_AIM OF THE EXERCISE:_
Give only the number of lines in the rows below that contain the string "towel". Matching is case-sensitive.

_DATA:_

● ● ● ● ●

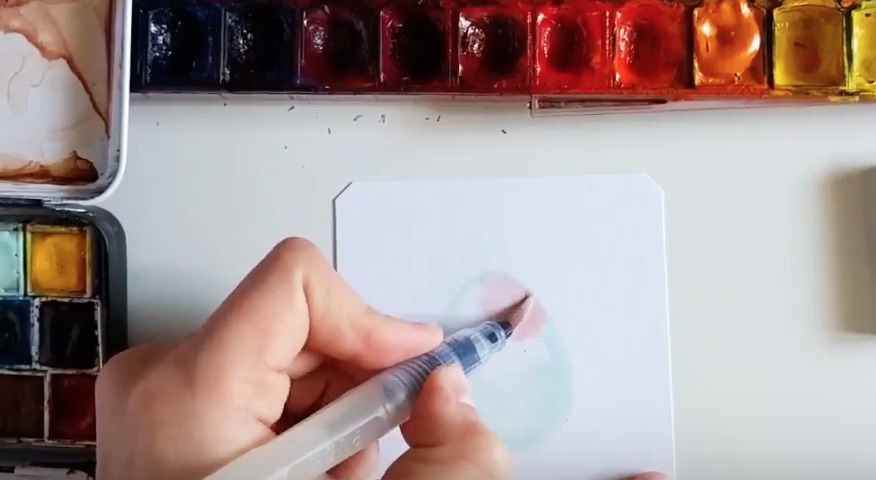
Find the location of a particular element. The image size is (876, 480). orange paint is located at coordinates (735, 46).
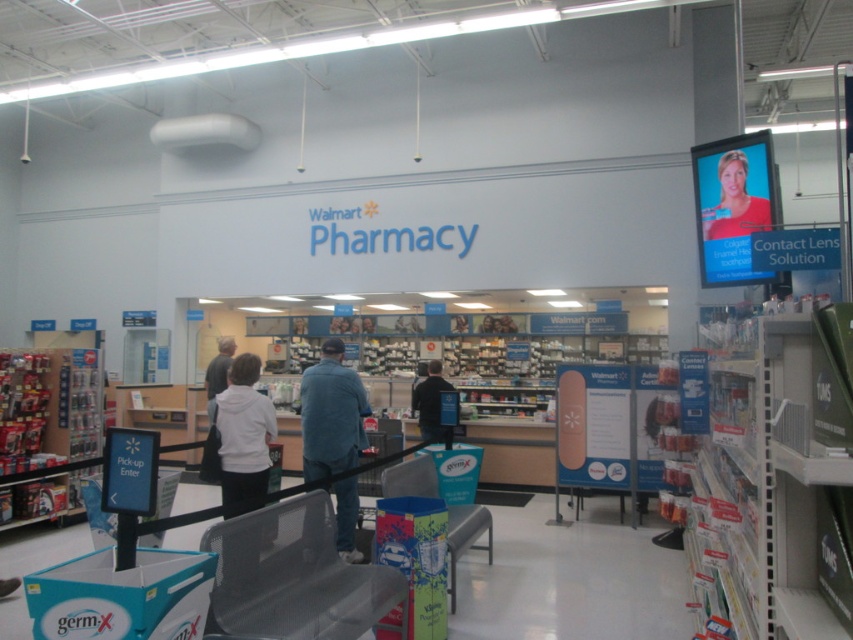
Question: Based on their relative distances, which object is nearer to the white matte jacket at center?

Choices:
 (A) denim blue jeans at center
 (B) smooth skin face at upper right
 (C) dark blue jeans at center

Answer: (A)

Question: Does smooth skin face at upper right lie behind dark blue jeans at center?

Choices:
 (A) no
 (B) yes

Answer: (A)

Question: Which point is closer to the camera taking this photo?

Choices:
 (A) (257, 369)
 (B) (741, 164)
 (C) (355, 403)

Answer: (A)

Question: Is smooth skin face at upper right above dark blue jeans at center?

Choices:
 (A) yes
 (B) no

Answer: (A)

Question: Among these objects, which one is farthest from the camera?

Choices:
 (A) denim blue jeans at center
 (B) white matte jacket at center

Answer: (A)

Question: Can you confirm if denim blue jeans at center is positioned to the right of white matte jacket at center?

Choices:
 (A) no
 (B) yes

Answer: (B)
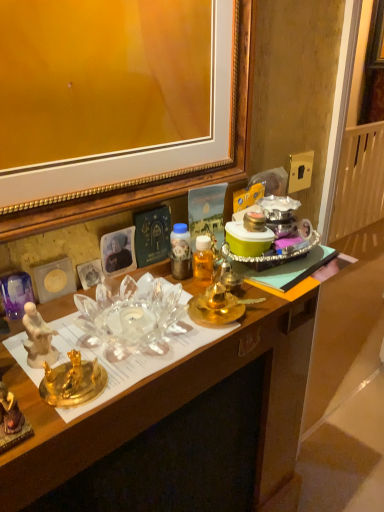
Question: Considering the relative positions of white porcelain plate at left and gold metallic power outlet at upper right in the image provided, is white porcelain plate at left to the left of gold metallic power outlet at upper right from the viewer's perspective?

Choices:
 (A) no
 (B) yes

Answer: (B)

Question: Can you confirm if white porcelain plate at left is taller than gold metallic power outlet at upper right?

Choices:
 (A) no
 (B) yes

Answer: (B)

Question: From the image's perspective, is white porcelain plate at left beneath gold metallic power outlet at upper right?

Choices:
 (A) yes
 (B) no

Answer: (A)

Question: Does white porcelain plate at left have a greater width compared to gold metallic power outlet at upper right?

Choices:
 (A) no
 (B) yes

Answer: (B)

Question: Are white porcelain plate at left and gold metallic power outlet at upper right located far from each other?

Choices:
 (A) yes
 (B) no

Answer: (B)

Question: From a real-world perspective, is white porcelain plate at left physically located above or below gold metallic power outlet at upper right?

Choices:
 (A) above
 (B) below

Answer: (B)

Question: From the image's perspective, is white porcelain plate at left above or below gold metallic power outlet at upper right?

Choices:
 (A) below
 (B) above

Answer: (A)

Question: Considering the relative positions of white porcelain plate at left and gold metallic power outlet at upper right in the image provided, is white porcelain plate at left to the left or to the right of gold metallic power outlet at upper right?

Choices:
 (A) left
 (B) right

Answer: (A)

Question: Is white porcelain plate at left in front of or behind gold metallic power outlet at upper right in the image?

Choices:
 (A) front
 (B) behind

Answer: (A)

Question: Considering the positions of white porcelain plate at left and transparent glass bowl at center in the image, is white porcelain plate at left wider or thinner than transparent glass bowl at center?

Choices:
 (A) wide
 (B) thin

Answer: (B)

Question: Do you think white porcelain plate at left is within transparent glass bowl at center, or outside of it?

Choices:
 (A) inside
 (B) outside

Answer: (B)

Question: Is white porcelain plate at left bigger or smaller than transparent glass bowl at center?

Choices:
 (A) big
 (B) small

Answer: (B)

Question: Is white porcelain plate at left in front of or behind transparent glass bowl at center in the image?

Choices:
 (A) front
 (B) behind

Answer: (B)

Question: Is gold metallic power outlet at upper right spatially inside transparent glass bowl at center, or outside of it?

Choices:
 (A) inside
 (B) outside

Answer: (B)

Question: Does point (299, 185) appear closer or farther from the camera than point (52, 480)?

Choices:
 (A) farther
 (B) closer

Answer: (A)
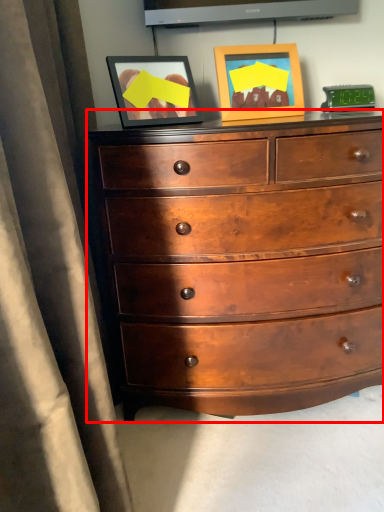
Question: In this image, where is chest of drawers (annotated by the red box) located relative to picture frame?

Choices:
 (A) left
 (B) right

Answer: (A)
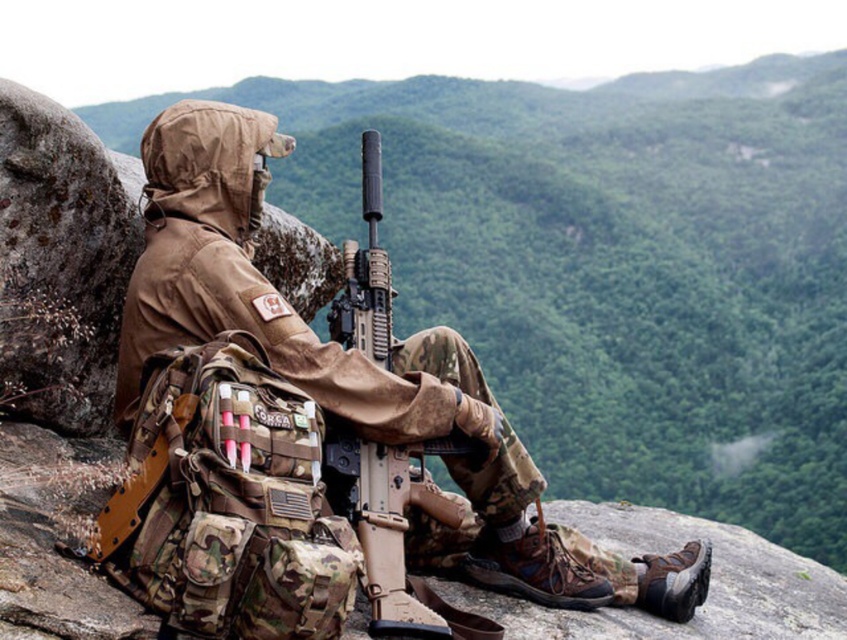
Is camo fabric uniform at center taller than matte black rifle at center?

Yes, camo fabric uniform at center is taller than matte black rifle at center.

Looking at this image, can you confirm if camo fabric uniform at center is thinner than matte black rifle at center?

In fact, camo fabric uniform at center might be wider than matte black rifle at center.

This screenshot has width=847, height=640. What do you see at coordinates (319, 340) in the screenshot?
I see `camo fabric uniform at center` at bounding box center [319, 340].

The height and width of the screenshot is (640, 847). Identify the location of camo fabric uniform at center. (319, 340).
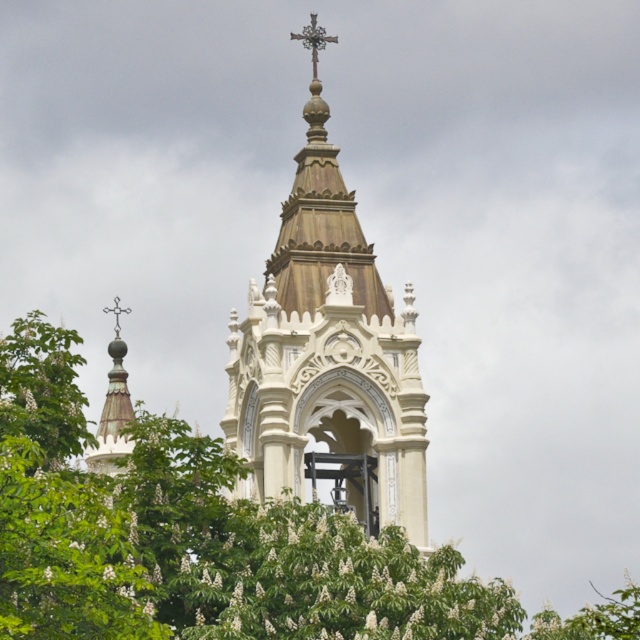
Which is in front, point (60, 588) or point (310, 38)?

Point (60, 588) is more forward.

Is green leafy tree at center above polished bronze cross at upper center?

Actually, green leafy tree at center is below polished bronze cross at upper center.

Does point (285, 508) come in front of point (314, 29)?

That is True.

Find the location of a particular element. The image size is (640, 640). green leafy tree at center is located at coordinates (192, 536).

Measure the distance from polished bronze cross at upper center to silver metallic cross at upper left.

The distance of polished bronze cross at upper center from silver metallic cross at upper left is 29.62 meters.

Who is positioned more to the left, polished bronze cross at upper center or silver metallic cross at upper left?

silver metallic cross at upper left is more to the left.

Between point (305, 44) and point (116, 310), which one is positioned behind?

Point (116, 310)

Find the location of a particular element. This screenshot has width=640, height=640. polished bronze cross at upper center is located at coordinates (314, 38).

Between green leafy tree at center and white carved stone bell tower at center, which one is positioned higher?

white carved stone bell tower at center

Is the position of green leafy tree at center less distant than that of white carved stone bell tower at center?

Yes, it is in front of white carved stone bell tower at center.

Image resolution: width=640 pixels, height=640 pixels. I want to click on green leafy tree at center, so click(192, 536).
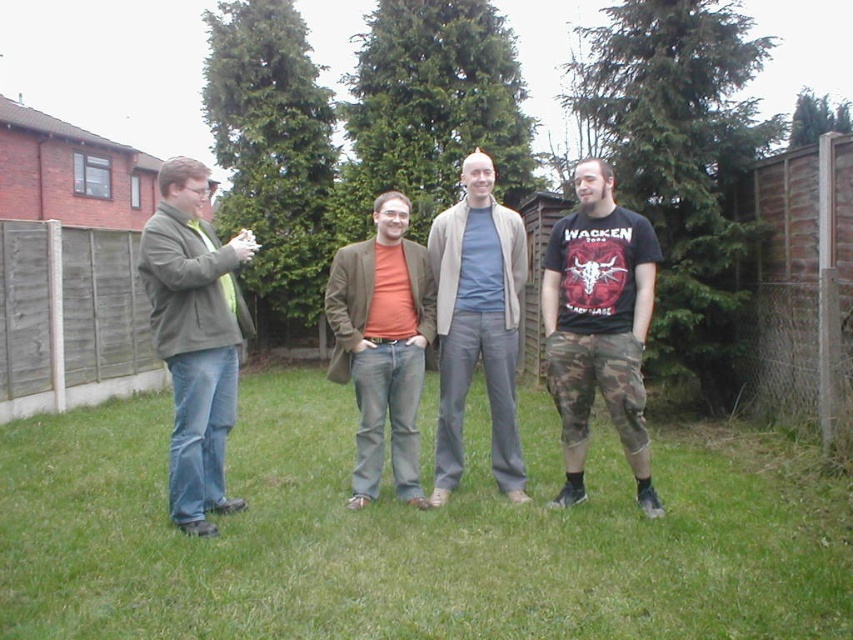
Question: In this image, where is green grass at lower center located relative to light gray cotton pants at center?

Choices:
 (A) above
 (B) below

Answer: (B)

Question: Estimate the real-world distances between objects in this image. Which object is farther from the matte brown blazer at center?

Choices:
 (A) green grass at lower center
 (B) matte green jacket at left
 (C) camo pants at center

Answer: (A)

Question: Which is farther from the light gray cotton pants at center?

Choices:
 (A) matte brown blazer at center
 (B) green grass at lower center

Answer: (B)

Question: Is camo pants at center below light gray cotton pants at center?

Choices:
 (A) no
 (B) yes

Answer: (B)

Question: Is matte green jacket at left below matte brown blazer at center?

Choices:
 (A) no
 (B) yes

Answer: (A)

Question: Which point is farther to the camera?

Choices:
 (A) matte brown blazer at center
 (B) green grass at lower center

Answer: (A)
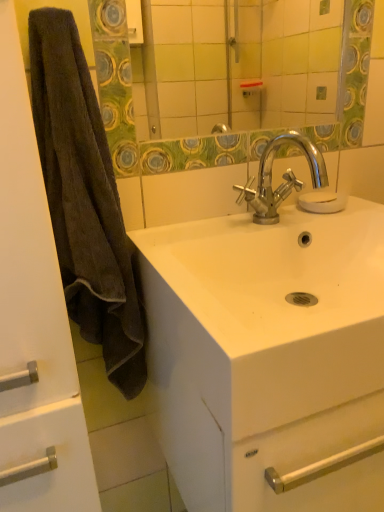
Question: From the image's perspective, relative to green textured mirror at upper center, is chrome metallic faucet at center above or below?

Choices:
 (A) below
 (B) above

Answer: (A)

Question: Considering the relative positions of chrome metallic faucet at center and green textured mirror at upper center in the image provided, is chrome metallic faucet at center to the left or to the right of green textured mirror at upper center?

Choices:
 (A) left
 (B) right

Answer: (B)

Question: Which is nearer to the white glossy sink at center?

Choices:
 (A) transparent glass soap at center
 (B) chrome metallic faucet at center
 (C) brown fuzzy towel at left
 (D) brown fuzzy towel at left
 (E) green textured mirror at upper center

Answer: (B)

Question: Considering the real-world distances, which object is closest to the transparent glass soap at center?

Choices:
 (A) brown fuzzy towel at left
 (B) green textured mirror at upper center
 (C) chrome metallic faucet at center
 (D) white glossy sink at center
 (E) brown fuzzy towel at left

Answer: (C)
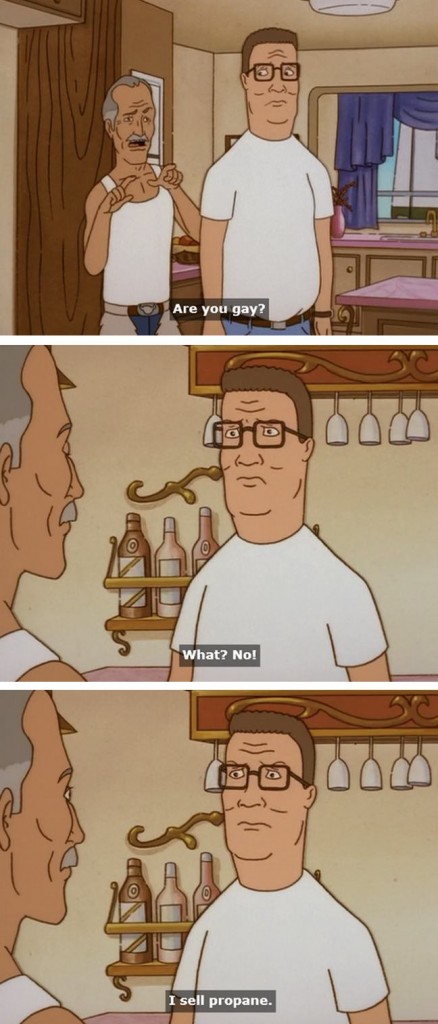
The image size is (438, 1024). In order to click on shelf in this screenshot , I will do `click(138, 968)`, `click(148, 618)`.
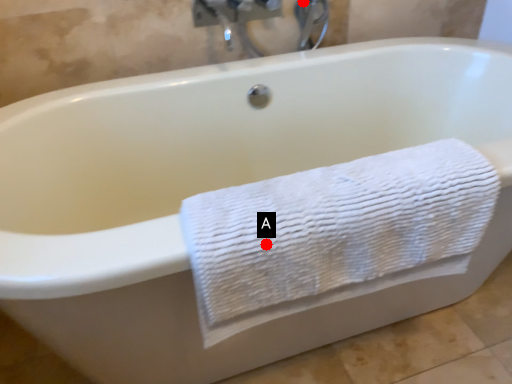
Question: Two points are circled on the image, labeled by A and B beside each circle. Which point is further to the camera?

Choices:
 (A) A is further
 (B) B is further

Answer: (B)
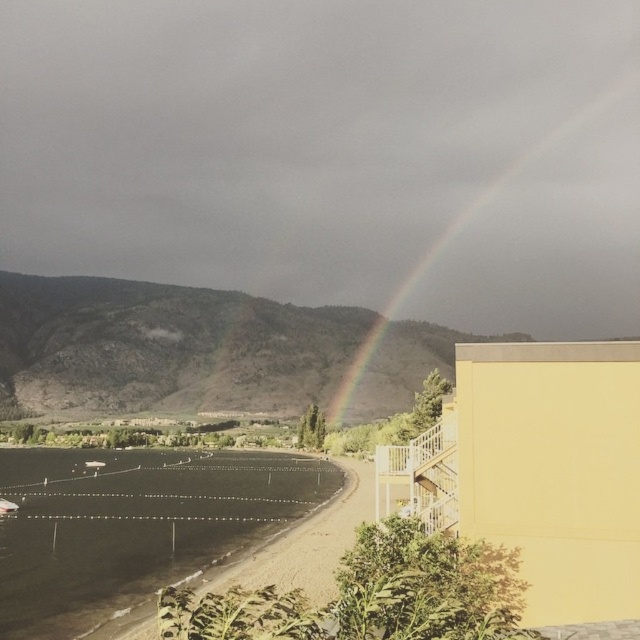
Question: Can you confirm if black asphalt runway at lower left is bigger than rainbow at upper right?

Choices:
 (A) yes
 (B) no

Answer: (B)

Question: Can you confirm if black asphalt runway at lower left is positioned above rainbow at upper right?

Choices:
 (A) yes
 (B) no

Answer: (B)

Question: Which object is farther from the camera taking this photo?

Choices:
 (A) rainbow at upper right
 (B) black asphalt runway at lower left

Answer: (A)

Question: Which point is farther to the camera?

Choices:
 (A) black asphalt runway at lower left
 (B) rainbow at upper right

Answer: (B)

Question: Can you confirm if black asphalt runway at lower left is wider than rainbow at upper right?

Choices:
 (A) no
 (B) yes

Answer: (A)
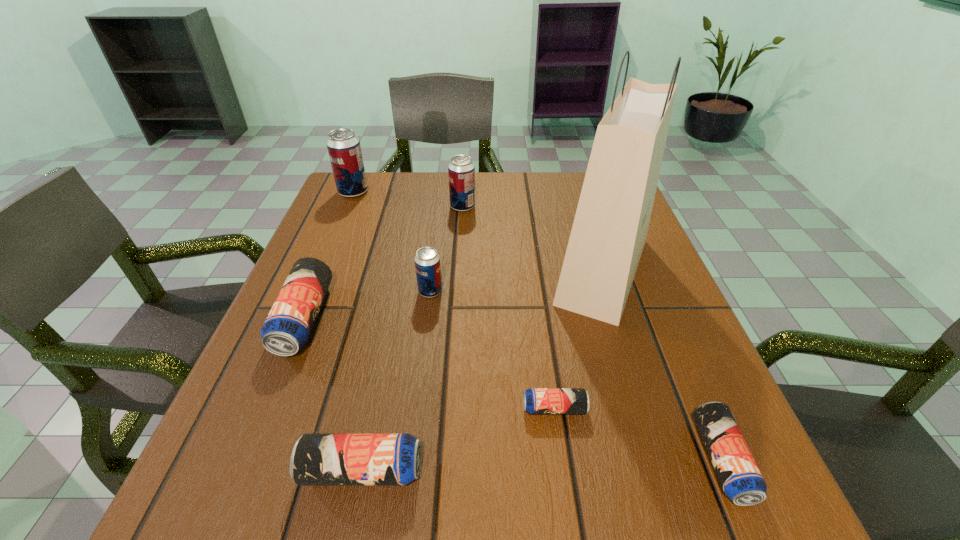
Where is `free point between the second blue beer can from left to right and the rightmost blue beer can`? The height and width of the screenshot is (540, 960). free point between the second blue beer can from left to right and the rightmost blue beer can is located at coordinates (541, 465).

Image resolution: width=960 pixels, height=540 pixels. What are the coordinates of `free space that is in between the rightmost blue beer can and the farthest blue beer can` in the screenshot? It's located at (513, 389).

Locate an element on the screen. Image resolution: width=960 pixels, height=540 pixels. free space between the second biggest red beer can and the second smallest blue beer can is located at coordinates (592, 333).

Find the location of `vacant area that lies between the sixth tallest object and the smallest red beer can`. vacant area that lies between the sixth tallest object and the smallest red beer can is located at coordinates click(396, 381).

What are the coordinates of `the second closest object to the farthest red beer can` in the screenshot? It's located at (287, 328).

Select which object is the closest to the farthest beer can. Please provide its 2D coordinates. Your answer should be formatted as a tuple, i.e. [(x, y)], where the tuple contains the x and y coordinates of a point satisfying the conditions above.

[(461, 170)]

Locate an element on the screen. Image resolution: width=960 pixels, height=540 pixels. beer can that is the sixth closest to the smallest blue beer can is located at coordinates (344, 149).

Choose which beer can is the nearest neighbor to the second blue beer can from right to left. Please provide its 2D coordinates. Your answer should be formatted as a tuple, i.e. [(x, y)], where the tuple contains the x and y coordinates of a point satisfying the conditions above.

[(741, 480)]

Choose which red beer can is the second nearest neighbor to the second biggest red beer can. Please provide its 2D coordinates. Your answer should be formatted as a tuple, i.e. [(x, y)], where the tuple contains the x and y coordinates of a point satisfying the conditions above.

● ● ● ● ●

_PROBLEM SOLUTION:_
4